| Exercise directions |
Write each entry again exactly as shown, but without the images it holds.

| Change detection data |
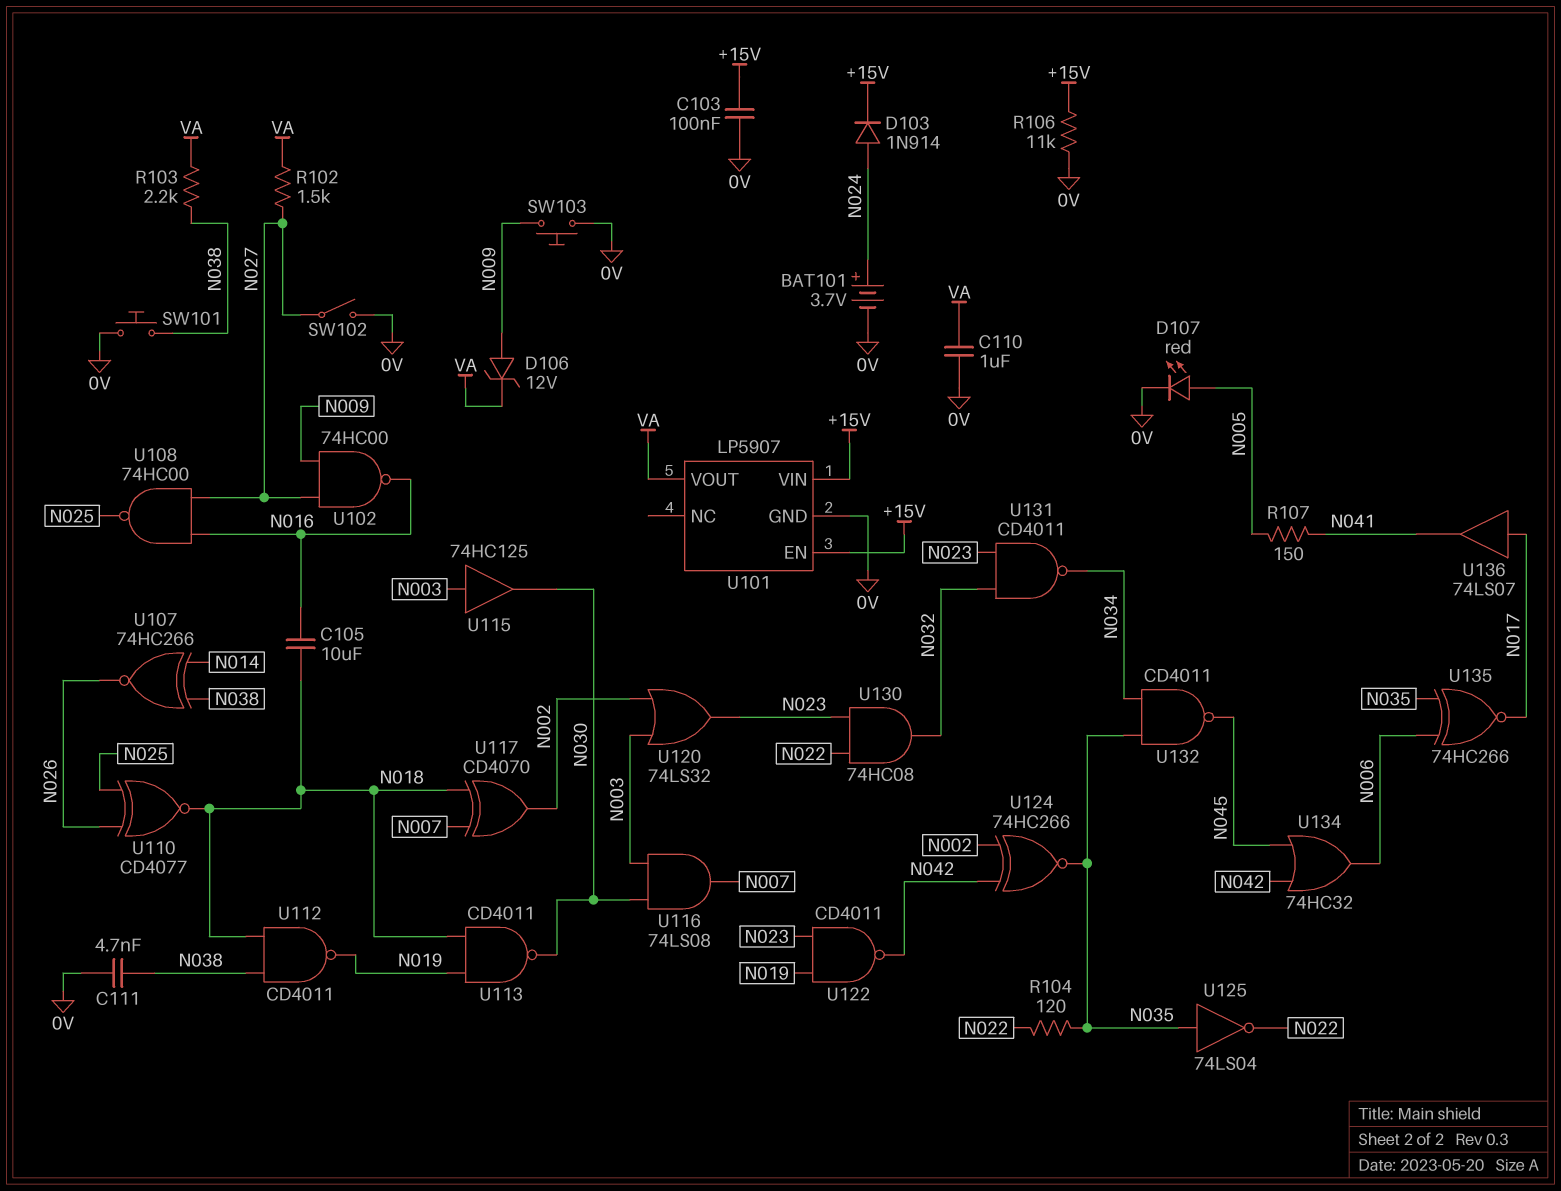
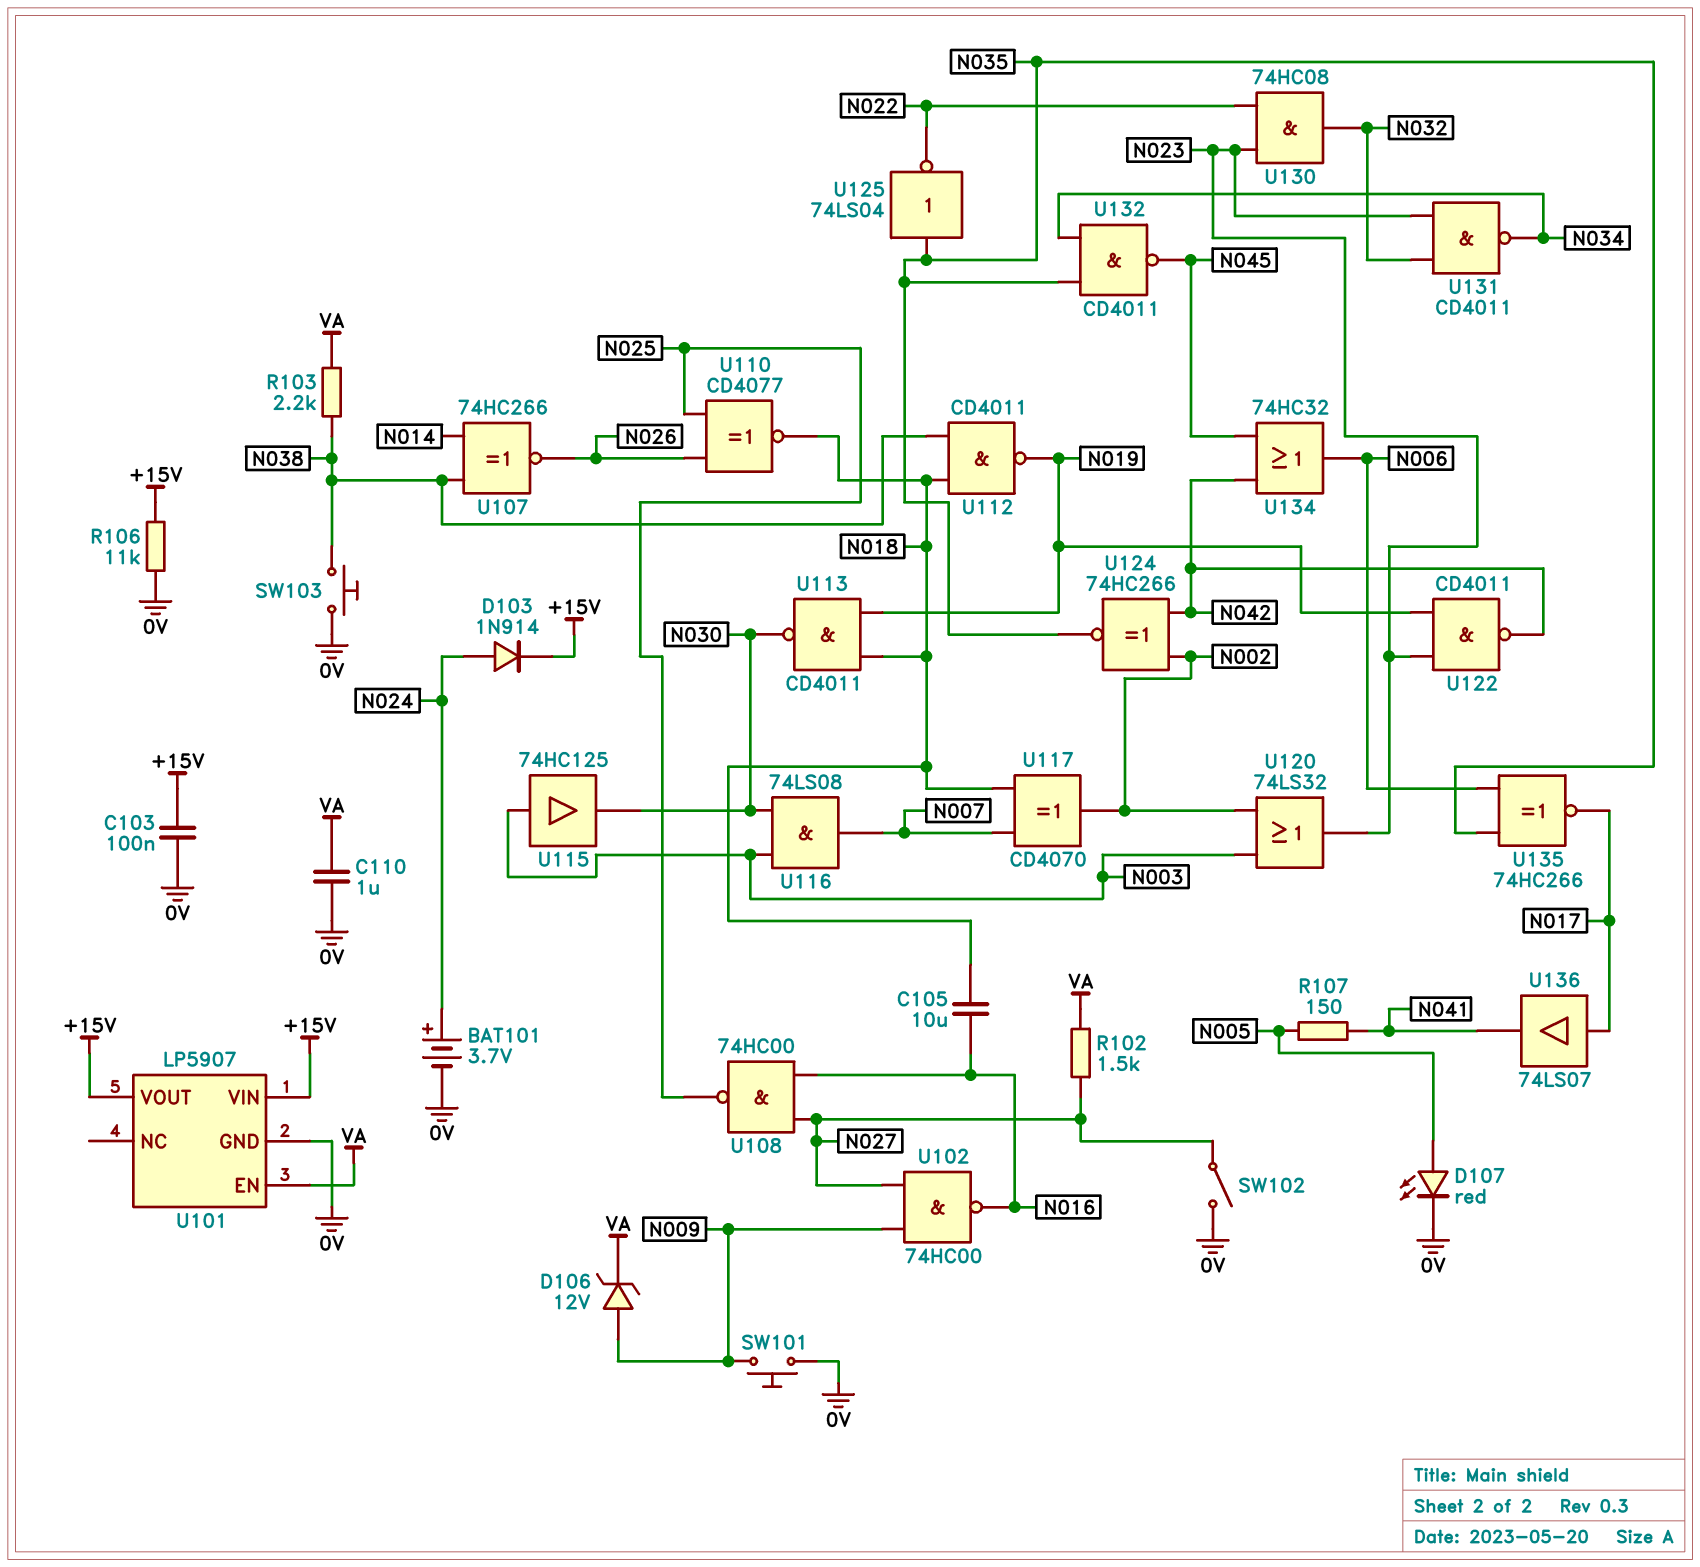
C111: 4.7nF (0V, N038) -> none
R104: 120 (N022, N035) -> none
SW101: button (0V, N038) -> button (0V, N009)
SW103: button (0V, N009) -> button (0V, N038)
U101 pin EN: +15V -> VA
U101 pin VOUT: VA -> +15V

| Task answer |
C111: 4.7nF (0V, N038) -> none
R104: 120 (N022, N035) -> none
SW101: button (0V, N038) -> button (0V, N009)
SW103: button (0V, N009) -> button (0V, N038)
U101 pin EN: +15V -> VA
U101 pin VOUT: VA -> +15V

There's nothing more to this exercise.